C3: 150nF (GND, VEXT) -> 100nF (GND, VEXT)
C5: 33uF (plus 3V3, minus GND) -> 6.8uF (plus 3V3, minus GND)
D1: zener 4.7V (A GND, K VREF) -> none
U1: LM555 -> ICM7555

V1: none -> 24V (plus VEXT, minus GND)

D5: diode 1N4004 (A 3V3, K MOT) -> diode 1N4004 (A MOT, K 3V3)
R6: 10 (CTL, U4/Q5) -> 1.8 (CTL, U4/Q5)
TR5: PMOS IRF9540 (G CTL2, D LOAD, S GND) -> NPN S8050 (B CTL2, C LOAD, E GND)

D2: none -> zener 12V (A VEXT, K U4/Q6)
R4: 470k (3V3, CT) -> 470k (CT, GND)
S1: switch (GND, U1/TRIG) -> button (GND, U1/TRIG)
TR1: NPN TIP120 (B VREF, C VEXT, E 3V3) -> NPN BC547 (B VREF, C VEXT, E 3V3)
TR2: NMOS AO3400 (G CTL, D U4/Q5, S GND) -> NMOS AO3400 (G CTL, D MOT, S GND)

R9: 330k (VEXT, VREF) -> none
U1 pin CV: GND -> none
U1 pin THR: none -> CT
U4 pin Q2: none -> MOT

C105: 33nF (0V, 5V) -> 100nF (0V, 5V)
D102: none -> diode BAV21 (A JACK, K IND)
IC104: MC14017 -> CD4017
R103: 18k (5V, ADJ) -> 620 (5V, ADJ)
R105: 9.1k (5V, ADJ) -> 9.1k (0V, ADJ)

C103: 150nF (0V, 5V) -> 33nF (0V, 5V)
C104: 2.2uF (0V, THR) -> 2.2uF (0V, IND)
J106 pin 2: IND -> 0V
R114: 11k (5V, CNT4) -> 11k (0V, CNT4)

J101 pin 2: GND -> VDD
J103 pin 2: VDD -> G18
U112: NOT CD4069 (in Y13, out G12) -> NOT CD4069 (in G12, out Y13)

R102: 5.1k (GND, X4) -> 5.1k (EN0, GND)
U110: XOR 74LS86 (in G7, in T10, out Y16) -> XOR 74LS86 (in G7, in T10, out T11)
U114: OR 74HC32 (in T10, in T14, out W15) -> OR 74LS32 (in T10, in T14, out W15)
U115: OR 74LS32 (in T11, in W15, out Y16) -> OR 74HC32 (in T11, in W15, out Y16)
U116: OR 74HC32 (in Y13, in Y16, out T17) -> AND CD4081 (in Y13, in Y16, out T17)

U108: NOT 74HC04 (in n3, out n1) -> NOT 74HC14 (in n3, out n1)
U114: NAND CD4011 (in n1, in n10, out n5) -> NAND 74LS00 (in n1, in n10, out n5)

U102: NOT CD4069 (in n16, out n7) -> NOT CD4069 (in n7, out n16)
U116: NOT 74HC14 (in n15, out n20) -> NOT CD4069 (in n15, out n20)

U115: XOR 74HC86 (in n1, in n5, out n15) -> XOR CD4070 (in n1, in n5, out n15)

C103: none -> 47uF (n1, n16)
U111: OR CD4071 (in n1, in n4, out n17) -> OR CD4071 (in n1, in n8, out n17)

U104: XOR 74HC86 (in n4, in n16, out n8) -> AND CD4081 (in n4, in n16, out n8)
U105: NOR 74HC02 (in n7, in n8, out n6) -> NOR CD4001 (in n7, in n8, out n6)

--*--

WORK TASK: Retype all of the data shown above, word for word.

YOUR RESPONSE:
C3: 150nF (GND, VEXT) -> 100nF (GND, VEXT)
C5: 33uF (plus 3V3, minus GND) -> 6.8uF (plus 3V3, minus GND)
D1: zener 4.7V (A GND, K VREF) -> none
U1: LM555 -> ICM7555

V1: none -> 24V (plus VEXT, minus GND)

D5: diode 1N4004 (A 3V3, K MOT) -> diode 1N4004 (A MOT, K 3V3)
R6: 10 (CTL, U4/Q5) -> 1.8 (CTL, U4/Q5)
TR5: PMOS IRF9540 (G CTL2, D LOAD, S GND) -> NPN S8050 (B CTL2, C LOAD, E GND)

D2: none -> zener 12V (A VEXT, K U4/Q6)
R4: 470k (3V3, CT) -> 470k (CT, GND)
S1: switch (GND, U1/TRIG) -> button (GND, U1/TRIG)
TR1: NPN TIP120 (B VREF, C VEXT, E 3V3) -> NPN BC547 (B VREF, C VEXT, E 3V3)
TR2: NMOS AO3400 (G CTL, D U4/Q5, S GND) -> NMOS AO3400 (G CTL, D MOT, S GND)

R9: 330k (VEXT, VREF) -> none
U1 pin CV: GND -> none
U1 pin THR: none -> CT
U4 pin Q2: none -> MOT

C105: 33nF (0V, 5V) -> 100nF (0V, 5V)
D102: none -> diode BAV21 (A JACK, K IND)
IC104: MC14017 -> CD4017
R103: 18k (5V, ADJ) -> 620 (5V, ADJ)
R105: 9.1k (5V, ADJ) -> 9.1k (0V, ADJ)

C103: 150nF (0V, 5V) -> 33nF (0V, 5V)
C104: 2.2uF (0V, THR) -> 2.2uF (0V, IND)
J106 pin 2: IND -> 0V
R114: 11k (5V, CNT4) -> 11k (0V, CNT4)

J101 pin 2: GND -> VDD
J103 pin 2: VDD -> G18
U112: NOT CD4069 (in Y13, out G12) -> NOT CD4069 (in G12, out Y13)

R102: 5.1k (GND, X4) -> 5.1k (EN0, GND)
U110: XOR 74LS86 (in G7, in T10, out Y16) -> XOR 74LS86 (in G7, in T10, out T11)
U114: OR 74HC32 (in T10, in T14, out W15) -> OR 74LS32 (in T10, in T14, out W15)
U115: OR 74LS32 (in T11, in W15, out Y16) -> OR 74HC32 (in T11, in W15, out Y16)
U116: OR 74HC32 (in Y13, in Y16, out T17) -> AND CD4081 (in Y13, in Y16, out T17)

U108: NOT 74HC04 (in n3, out n1) -> NOT 74HC14 (in n3, out n1)
U114: NAND CD4011 (in n1, in n10, out n5) -> NAND 74LS00 (in n1, in n10, out n5)

U102: NOT CD4069 (in n16, out n7) -> NOT CD4069 (in n7, out n16)
U116: NOT 74HC14 (in n15, out n20) -> NOT CD4069 (in n15, out n20)

U115: XOR 74HC86 (in n1, in n5, out n15) -> XOR CD4070 (in n1, in n5, out n15)

C103: none -> 47uF (n1, n16)
U111: OR CD4071 (in n1, in n4, out n17) -> OR CD4071 (in n1, in n8, out n17)

U104: XOR 74HC86 (in n4, in n16, out n8) -> AND CD4081 (in n4, in n16, out n8)
U105: NOR 74HC02 (in n7, in n8, out n6) -> NOR CD4001 (in n7, in n8, out n6)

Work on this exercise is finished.